Requirement →
Copy each line of the records that includes "RESET".

▽

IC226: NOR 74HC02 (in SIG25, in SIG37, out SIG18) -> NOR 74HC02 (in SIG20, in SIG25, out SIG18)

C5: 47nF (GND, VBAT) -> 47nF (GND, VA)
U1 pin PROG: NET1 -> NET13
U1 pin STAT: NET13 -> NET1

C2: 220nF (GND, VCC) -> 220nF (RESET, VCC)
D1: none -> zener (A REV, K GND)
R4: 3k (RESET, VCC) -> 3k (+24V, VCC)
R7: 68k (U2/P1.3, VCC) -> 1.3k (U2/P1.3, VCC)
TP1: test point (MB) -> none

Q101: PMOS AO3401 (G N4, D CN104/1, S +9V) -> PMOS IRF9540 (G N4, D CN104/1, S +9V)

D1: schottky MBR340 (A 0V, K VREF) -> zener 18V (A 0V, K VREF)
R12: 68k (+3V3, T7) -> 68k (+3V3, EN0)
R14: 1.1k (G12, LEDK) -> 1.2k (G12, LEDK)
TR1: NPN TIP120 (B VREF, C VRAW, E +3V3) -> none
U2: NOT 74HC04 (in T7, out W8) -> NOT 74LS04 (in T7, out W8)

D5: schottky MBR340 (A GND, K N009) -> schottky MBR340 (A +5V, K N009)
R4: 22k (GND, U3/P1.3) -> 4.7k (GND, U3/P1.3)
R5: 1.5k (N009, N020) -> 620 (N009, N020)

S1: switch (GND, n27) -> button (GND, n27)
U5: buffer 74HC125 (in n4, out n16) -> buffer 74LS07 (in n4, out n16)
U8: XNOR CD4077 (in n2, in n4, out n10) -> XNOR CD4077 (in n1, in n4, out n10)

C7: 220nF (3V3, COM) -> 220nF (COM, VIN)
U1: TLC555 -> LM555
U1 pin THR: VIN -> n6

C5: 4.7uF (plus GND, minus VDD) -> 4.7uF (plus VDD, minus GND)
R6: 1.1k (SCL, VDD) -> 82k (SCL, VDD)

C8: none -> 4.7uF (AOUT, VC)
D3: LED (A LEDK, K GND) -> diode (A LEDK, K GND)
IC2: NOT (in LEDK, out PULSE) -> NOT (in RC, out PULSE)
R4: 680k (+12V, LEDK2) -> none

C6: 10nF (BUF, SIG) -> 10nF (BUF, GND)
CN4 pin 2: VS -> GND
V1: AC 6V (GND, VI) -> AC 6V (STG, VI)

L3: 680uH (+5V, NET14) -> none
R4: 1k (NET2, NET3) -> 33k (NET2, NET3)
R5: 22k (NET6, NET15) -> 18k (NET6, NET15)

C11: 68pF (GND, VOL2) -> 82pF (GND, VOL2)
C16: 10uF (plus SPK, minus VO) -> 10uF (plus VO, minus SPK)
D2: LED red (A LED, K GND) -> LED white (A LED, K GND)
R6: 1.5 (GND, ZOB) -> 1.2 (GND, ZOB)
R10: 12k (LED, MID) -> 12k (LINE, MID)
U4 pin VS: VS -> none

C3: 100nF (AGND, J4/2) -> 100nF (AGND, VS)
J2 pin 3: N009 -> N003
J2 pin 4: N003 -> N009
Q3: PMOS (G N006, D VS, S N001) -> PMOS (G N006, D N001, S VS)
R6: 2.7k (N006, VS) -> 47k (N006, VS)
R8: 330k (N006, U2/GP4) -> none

△

Final answer →
C2: 220nF (GND, VCC) -> 220nF (RESET, VCC)
R4: 3k (RESET, VCC) -> 3k (+24V, VCC)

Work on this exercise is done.